# PROVIDED MATERIAL
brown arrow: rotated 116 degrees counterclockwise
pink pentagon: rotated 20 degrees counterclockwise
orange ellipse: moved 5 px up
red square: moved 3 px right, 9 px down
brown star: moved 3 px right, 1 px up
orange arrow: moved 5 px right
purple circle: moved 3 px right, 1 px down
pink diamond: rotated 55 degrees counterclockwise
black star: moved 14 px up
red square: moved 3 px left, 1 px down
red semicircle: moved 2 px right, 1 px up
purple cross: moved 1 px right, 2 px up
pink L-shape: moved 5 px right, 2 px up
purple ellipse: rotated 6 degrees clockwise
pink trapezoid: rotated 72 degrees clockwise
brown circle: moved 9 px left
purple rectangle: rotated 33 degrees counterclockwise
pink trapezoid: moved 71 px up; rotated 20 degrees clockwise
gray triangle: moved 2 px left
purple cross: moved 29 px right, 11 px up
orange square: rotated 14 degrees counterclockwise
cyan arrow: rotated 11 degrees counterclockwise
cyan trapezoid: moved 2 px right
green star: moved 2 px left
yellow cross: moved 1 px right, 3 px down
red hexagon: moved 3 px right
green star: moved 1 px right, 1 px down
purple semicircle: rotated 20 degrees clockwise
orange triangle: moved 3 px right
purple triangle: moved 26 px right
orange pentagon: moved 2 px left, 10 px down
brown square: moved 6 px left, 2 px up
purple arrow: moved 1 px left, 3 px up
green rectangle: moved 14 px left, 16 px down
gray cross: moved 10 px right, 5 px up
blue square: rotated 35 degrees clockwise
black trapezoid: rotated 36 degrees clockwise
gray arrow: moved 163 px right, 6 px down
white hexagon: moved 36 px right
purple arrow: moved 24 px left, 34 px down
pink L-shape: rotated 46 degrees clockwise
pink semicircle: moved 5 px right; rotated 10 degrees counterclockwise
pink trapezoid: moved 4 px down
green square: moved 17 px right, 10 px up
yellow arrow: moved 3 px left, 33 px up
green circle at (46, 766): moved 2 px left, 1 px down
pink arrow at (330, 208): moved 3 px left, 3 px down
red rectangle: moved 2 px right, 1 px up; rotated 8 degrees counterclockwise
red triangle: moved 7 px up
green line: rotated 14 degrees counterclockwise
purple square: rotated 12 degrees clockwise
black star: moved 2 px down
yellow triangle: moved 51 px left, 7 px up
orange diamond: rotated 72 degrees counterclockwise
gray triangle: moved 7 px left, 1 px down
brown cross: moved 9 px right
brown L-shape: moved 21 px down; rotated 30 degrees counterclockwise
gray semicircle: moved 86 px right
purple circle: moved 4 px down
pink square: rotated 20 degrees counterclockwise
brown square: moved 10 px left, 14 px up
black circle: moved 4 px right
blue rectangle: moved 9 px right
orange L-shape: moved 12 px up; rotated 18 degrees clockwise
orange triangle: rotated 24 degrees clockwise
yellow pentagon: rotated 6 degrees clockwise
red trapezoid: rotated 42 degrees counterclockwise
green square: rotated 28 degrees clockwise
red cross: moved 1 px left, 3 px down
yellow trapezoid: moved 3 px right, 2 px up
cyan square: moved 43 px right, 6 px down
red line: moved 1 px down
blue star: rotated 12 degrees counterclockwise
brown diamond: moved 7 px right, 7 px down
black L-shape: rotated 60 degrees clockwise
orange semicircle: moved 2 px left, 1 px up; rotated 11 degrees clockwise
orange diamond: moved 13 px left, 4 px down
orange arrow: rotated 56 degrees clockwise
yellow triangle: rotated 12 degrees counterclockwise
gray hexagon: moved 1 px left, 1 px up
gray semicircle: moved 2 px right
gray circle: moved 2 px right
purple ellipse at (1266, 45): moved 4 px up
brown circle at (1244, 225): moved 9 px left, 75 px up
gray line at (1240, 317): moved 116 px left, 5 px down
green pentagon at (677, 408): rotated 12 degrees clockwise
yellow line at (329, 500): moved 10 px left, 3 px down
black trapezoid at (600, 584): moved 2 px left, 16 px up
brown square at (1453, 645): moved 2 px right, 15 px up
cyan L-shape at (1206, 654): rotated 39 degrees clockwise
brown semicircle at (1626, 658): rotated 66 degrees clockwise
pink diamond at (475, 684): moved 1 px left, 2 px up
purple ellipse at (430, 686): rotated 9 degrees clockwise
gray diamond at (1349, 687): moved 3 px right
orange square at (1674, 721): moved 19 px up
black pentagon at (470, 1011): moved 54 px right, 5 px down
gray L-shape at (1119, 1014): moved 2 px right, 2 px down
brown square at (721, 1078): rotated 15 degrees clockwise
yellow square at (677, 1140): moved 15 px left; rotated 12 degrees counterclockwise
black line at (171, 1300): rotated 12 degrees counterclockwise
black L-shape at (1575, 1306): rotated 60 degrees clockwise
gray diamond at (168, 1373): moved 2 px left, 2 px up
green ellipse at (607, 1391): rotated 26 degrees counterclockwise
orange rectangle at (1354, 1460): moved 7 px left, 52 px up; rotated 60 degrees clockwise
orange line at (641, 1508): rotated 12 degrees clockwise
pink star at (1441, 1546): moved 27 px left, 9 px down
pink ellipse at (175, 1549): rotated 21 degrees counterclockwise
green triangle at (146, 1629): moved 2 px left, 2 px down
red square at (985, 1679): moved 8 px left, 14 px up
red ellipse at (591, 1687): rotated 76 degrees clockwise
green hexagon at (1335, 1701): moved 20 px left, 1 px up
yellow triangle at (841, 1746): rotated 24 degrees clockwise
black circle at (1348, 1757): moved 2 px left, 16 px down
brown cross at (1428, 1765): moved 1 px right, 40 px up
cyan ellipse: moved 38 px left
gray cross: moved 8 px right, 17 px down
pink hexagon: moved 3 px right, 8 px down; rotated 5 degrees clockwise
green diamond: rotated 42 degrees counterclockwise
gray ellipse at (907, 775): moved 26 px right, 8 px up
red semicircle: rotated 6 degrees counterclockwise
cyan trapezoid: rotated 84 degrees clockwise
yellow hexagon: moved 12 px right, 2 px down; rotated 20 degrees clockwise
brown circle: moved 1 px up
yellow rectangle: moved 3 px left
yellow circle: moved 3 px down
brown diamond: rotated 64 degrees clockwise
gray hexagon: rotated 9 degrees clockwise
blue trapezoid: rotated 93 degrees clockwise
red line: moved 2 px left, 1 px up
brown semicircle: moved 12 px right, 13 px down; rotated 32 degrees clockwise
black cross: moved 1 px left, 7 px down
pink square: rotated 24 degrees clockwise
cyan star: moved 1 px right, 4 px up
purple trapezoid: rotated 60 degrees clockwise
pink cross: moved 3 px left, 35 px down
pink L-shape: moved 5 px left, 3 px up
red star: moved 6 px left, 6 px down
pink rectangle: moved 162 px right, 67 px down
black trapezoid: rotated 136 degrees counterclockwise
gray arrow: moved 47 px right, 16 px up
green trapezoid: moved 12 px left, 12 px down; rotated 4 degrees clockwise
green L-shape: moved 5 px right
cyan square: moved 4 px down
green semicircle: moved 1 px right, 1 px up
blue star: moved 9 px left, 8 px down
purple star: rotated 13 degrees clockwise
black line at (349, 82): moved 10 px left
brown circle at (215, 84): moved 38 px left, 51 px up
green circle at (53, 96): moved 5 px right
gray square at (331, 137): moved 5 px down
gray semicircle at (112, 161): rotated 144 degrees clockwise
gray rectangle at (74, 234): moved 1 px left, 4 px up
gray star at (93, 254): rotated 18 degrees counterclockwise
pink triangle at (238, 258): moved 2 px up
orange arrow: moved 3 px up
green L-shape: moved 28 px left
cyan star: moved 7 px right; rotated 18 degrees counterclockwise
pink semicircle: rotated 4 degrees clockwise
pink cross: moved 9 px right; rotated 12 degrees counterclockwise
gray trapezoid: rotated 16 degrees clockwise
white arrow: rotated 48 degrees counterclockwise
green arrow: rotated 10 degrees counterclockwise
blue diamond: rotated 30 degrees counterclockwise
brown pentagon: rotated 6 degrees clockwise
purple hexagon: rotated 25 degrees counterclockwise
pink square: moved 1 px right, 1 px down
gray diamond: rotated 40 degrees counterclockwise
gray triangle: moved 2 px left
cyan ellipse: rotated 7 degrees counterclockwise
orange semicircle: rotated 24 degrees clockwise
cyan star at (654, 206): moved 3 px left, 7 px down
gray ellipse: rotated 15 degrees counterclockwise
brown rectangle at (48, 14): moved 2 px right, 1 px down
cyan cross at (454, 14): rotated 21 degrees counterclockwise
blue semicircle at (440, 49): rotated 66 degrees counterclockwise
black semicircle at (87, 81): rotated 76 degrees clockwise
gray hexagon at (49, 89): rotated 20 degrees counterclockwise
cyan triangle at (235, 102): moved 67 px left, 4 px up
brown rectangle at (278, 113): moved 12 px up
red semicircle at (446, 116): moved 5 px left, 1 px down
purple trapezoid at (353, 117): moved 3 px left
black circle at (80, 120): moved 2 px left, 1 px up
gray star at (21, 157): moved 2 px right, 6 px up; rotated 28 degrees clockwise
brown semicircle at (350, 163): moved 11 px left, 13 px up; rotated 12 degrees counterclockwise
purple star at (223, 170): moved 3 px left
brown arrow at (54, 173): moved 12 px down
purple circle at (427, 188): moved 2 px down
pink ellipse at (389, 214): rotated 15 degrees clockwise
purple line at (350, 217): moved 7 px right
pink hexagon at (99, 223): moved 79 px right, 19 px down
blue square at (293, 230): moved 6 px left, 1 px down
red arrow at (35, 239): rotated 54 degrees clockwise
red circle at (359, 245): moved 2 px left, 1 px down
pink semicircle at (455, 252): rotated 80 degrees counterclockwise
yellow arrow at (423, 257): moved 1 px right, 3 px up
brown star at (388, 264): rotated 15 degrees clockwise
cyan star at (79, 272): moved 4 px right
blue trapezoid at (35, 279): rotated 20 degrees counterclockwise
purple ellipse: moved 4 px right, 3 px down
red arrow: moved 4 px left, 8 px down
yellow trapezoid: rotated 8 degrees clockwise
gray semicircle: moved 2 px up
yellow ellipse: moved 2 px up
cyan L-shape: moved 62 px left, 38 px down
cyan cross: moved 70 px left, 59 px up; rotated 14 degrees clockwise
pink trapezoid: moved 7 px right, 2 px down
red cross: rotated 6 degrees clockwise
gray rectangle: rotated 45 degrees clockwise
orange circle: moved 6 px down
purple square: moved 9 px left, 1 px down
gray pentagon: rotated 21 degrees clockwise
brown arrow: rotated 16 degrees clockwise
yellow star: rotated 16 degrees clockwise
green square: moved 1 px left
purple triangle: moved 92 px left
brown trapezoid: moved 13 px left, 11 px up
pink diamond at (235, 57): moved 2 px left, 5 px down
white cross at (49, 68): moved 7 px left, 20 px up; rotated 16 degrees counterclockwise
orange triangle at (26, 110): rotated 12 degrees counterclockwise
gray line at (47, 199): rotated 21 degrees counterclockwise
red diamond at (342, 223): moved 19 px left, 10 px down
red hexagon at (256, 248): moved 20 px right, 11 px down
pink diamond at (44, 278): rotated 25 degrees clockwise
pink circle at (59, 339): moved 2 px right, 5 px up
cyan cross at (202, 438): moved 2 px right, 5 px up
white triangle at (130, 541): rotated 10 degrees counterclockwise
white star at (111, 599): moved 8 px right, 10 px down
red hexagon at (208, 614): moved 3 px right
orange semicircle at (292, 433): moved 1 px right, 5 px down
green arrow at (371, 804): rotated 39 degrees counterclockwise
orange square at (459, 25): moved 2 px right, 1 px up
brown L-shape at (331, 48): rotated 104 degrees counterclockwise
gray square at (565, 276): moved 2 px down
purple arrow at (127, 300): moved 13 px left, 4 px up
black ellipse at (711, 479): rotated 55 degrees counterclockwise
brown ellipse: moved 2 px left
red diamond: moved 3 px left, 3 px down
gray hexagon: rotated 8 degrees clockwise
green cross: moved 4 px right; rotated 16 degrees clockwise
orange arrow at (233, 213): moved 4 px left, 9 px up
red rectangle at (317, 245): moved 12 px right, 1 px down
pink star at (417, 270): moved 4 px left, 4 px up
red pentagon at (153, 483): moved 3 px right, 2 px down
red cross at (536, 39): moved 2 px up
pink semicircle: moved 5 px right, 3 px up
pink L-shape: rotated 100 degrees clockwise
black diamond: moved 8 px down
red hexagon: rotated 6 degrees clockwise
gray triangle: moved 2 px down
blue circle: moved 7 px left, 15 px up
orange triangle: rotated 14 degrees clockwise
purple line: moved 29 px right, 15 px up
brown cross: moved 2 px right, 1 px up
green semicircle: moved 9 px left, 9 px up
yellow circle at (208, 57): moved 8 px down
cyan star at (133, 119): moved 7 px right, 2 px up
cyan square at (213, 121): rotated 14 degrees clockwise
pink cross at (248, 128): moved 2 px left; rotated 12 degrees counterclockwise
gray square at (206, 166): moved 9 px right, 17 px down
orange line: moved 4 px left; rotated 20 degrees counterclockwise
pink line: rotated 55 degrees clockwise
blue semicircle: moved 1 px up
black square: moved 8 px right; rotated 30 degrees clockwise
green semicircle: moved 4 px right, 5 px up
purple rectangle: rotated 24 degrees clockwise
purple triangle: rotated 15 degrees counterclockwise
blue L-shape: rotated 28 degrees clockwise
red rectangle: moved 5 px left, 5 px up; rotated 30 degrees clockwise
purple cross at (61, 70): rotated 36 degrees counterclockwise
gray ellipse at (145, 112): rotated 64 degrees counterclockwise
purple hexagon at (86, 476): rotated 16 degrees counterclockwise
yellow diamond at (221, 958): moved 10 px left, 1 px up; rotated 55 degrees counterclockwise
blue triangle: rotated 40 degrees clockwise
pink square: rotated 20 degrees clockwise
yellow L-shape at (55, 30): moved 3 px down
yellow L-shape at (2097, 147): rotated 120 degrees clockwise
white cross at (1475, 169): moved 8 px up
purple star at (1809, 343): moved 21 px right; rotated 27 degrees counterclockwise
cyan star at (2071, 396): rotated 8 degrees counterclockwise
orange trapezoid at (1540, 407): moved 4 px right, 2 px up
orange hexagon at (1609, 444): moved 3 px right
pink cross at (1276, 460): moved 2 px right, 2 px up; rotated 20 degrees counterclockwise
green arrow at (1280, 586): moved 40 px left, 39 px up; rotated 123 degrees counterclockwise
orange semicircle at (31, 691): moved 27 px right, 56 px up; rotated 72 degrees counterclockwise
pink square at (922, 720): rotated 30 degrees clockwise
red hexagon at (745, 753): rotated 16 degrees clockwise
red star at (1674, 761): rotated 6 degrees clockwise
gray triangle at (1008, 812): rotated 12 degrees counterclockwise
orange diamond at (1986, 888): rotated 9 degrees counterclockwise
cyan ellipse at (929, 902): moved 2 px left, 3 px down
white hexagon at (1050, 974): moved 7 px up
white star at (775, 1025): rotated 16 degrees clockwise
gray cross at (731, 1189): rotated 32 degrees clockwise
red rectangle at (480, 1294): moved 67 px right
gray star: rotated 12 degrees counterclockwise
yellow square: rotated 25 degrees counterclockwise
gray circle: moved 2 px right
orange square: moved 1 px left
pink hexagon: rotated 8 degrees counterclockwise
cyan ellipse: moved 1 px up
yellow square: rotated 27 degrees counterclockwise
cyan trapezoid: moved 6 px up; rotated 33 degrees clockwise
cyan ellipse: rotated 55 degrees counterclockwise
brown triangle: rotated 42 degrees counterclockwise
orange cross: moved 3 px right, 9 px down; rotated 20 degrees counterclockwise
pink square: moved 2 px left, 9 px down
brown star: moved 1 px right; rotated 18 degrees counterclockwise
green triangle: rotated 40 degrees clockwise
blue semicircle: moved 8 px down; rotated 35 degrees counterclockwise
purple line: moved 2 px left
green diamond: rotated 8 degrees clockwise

# WHAT IS REQUIRED
Each line in the entries above, starting at the line with "brown cross: moved 9 px right" and ending at the line with "orange L-shape: moved", is to be printed exactly, and only those lines.

# ANSWER TO THE PROBLEM
brown cross: moved 9 px right
brown L-shape: moved 21 px down; rotated 30 degrees counterclockwise
gray semicircle: moved 86 px right
purple circle: moved 4 px down
pink square: rotated 20 degrees counterclockwise
brown square: moved 10 px left, 14 px up
black circle: moved 4 px right
blue rectangle: moved 9 px right
orange L-shape: moved 12 px up; rotated 18 degrees clockwise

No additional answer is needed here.